## ABOUT THIS TASK
Pull out every line below that contains the word "triangle".

## GIVEN DATA
[Start of section]

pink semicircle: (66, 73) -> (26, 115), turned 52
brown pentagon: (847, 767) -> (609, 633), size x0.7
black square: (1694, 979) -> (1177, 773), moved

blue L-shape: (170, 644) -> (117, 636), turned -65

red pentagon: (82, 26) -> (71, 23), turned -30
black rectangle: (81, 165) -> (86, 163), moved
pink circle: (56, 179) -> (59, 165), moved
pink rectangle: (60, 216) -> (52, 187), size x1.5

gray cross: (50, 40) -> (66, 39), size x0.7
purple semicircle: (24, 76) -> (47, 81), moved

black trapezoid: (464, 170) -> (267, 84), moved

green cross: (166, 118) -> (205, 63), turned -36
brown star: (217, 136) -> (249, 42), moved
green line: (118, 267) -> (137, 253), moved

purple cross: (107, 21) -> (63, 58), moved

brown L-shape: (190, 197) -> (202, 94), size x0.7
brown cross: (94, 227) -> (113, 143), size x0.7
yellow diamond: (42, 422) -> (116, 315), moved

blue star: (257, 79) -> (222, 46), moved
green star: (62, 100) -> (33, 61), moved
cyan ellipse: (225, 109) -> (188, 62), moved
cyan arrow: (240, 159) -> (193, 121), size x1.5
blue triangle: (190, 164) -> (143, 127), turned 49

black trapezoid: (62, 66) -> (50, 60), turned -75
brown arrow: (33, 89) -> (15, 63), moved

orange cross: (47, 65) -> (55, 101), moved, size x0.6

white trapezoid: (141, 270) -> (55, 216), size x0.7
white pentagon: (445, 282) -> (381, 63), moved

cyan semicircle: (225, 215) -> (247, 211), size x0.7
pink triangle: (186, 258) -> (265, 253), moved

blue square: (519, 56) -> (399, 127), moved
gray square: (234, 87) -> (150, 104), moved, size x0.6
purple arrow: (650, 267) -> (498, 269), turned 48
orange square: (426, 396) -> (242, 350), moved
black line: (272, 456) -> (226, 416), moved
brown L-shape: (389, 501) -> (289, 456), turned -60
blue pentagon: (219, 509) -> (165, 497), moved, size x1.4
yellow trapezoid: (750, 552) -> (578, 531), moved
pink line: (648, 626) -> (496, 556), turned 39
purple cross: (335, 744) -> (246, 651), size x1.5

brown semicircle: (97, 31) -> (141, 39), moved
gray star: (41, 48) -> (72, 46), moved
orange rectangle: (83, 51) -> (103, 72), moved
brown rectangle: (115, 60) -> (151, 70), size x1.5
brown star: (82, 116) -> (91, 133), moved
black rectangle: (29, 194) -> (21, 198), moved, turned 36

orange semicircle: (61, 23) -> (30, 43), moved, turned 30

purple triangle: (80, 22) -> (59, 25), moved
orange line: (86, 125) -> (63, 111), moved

[End of section]

## COMPLETED EXERCISE
blue triangle: (190, 164) -> (143, 127), turned 49
pink triangle: (186, 258) -> (265, 253), moved
purple triangle: (80, 22) -> (59, 25), moved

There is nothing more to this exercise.